=== Exercise instructions ===
Whenever a picture appears in the data, skip it and write out all other material exactly.

-------------------------

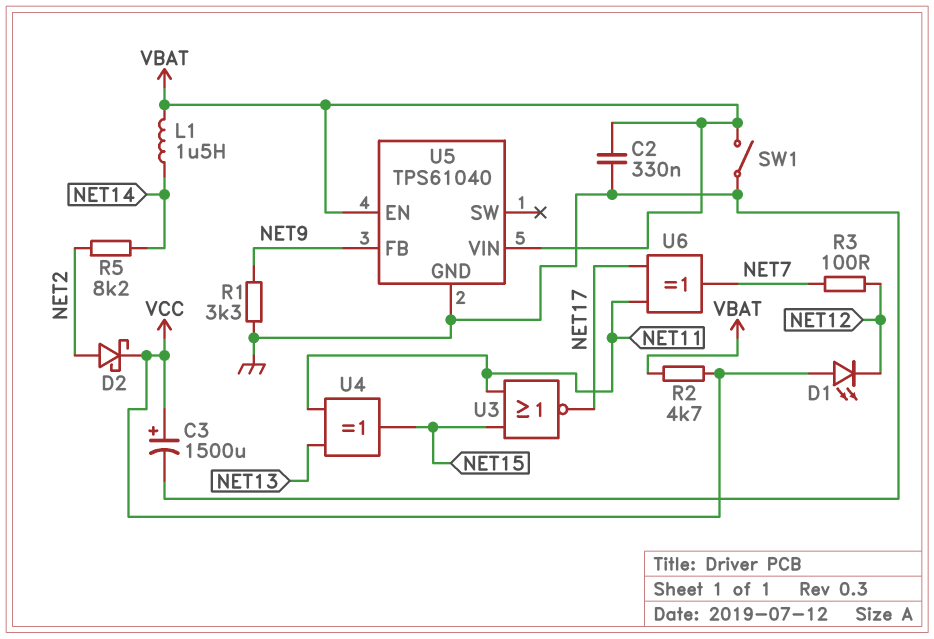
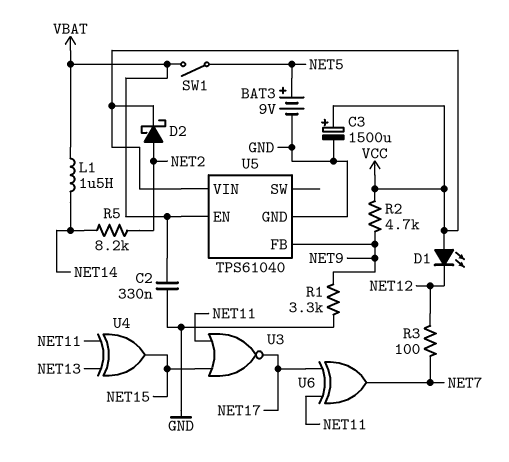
BAT3: none -> 9V (plus NET5, minus GND)
R2: 4.7k (VBAT, VCC) -> 4.7k (NET9, VCC)
SW1: switch (GND, VBAT) -> switch (NET5, VBAT)
U5 pin VIN: VBAT -> VCC

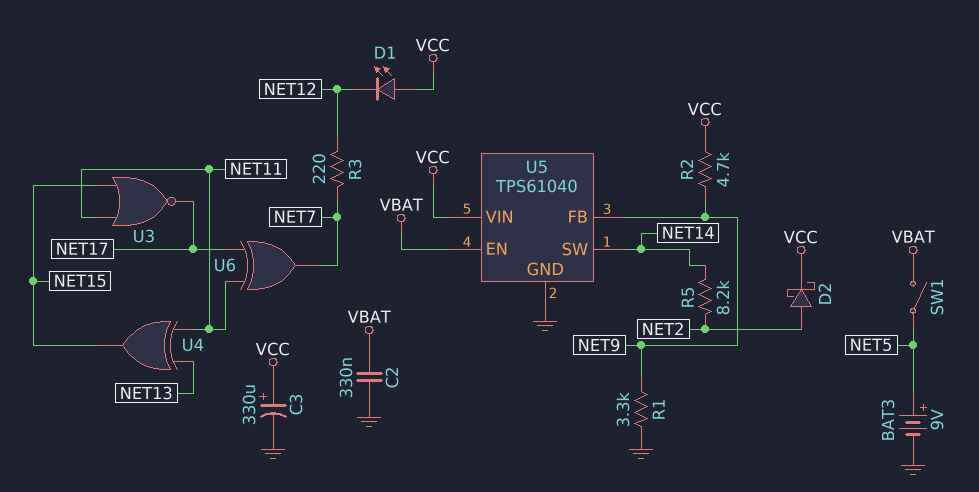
C3: 1500uF (plus VCC, minus GND) -> 330uF (plus VCC, minus GND)
L1: 1.5uH (NET14, VBAT) -> none
R3: 100 (NET7, NET12) -> 220 (NET7, NET12)
U5 pin SW: none -> NET14

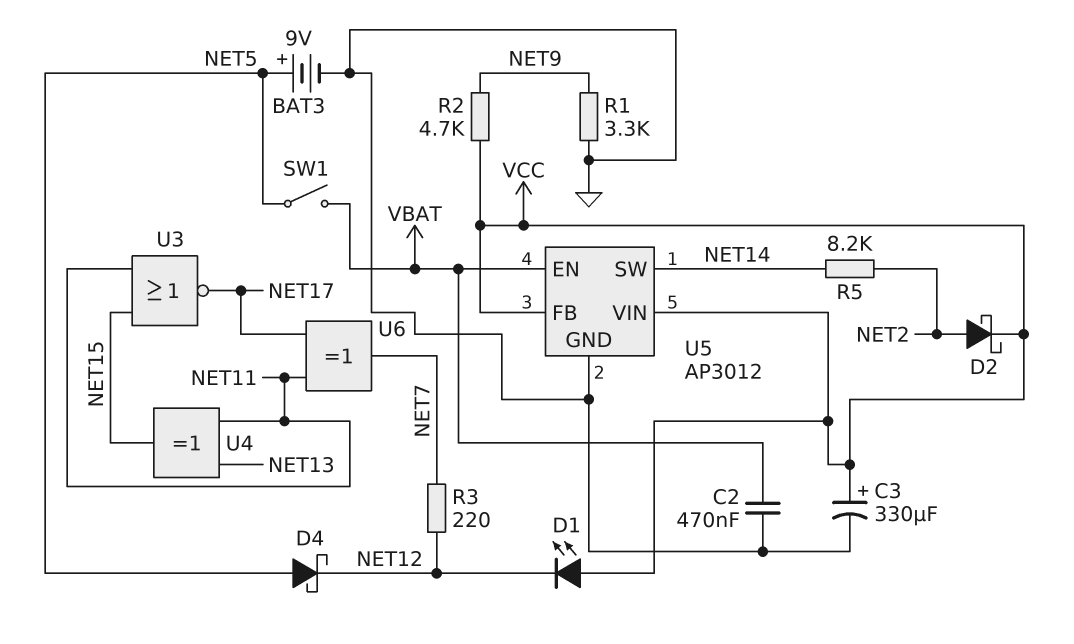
C2: 330nF (GND, VBAT) -> 470nF (GND, VBAT)
D4: none -> schottky (A NET5, K NET12)
U5: TPS61040 -> AP3012
U5 pin FB: NET9 -> VCC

-------------------------

=== Output for this task ===
BAT3: none -> 9V (plus NET5, minus GND)
R2: 4.7k (VBAT, VCC) -> 4.7k (NET9, VCC)
SW1: switch (GND, VBAT) -> switch (NET5, VBAT)
U5 pin VIN: VBAT -> VCC

C3: 1500uF (plus VCC, minus GND) -> 330uF (plus VCC, minus GND)
L1: 1.5uH (NET14, VBAT) -> none
R3: 100 (NET7, NET12) -> 220 (NET7, NET12)
U5 pin SW: none -> NET14

C2: 330nF (GND, VBAT) -> 470nF (GND, VBAT)
D4: none -> schottky (A NET5, K NET12)
U5: TPS61040 -> AP3012
U5 pin FB: NET9 -> VCC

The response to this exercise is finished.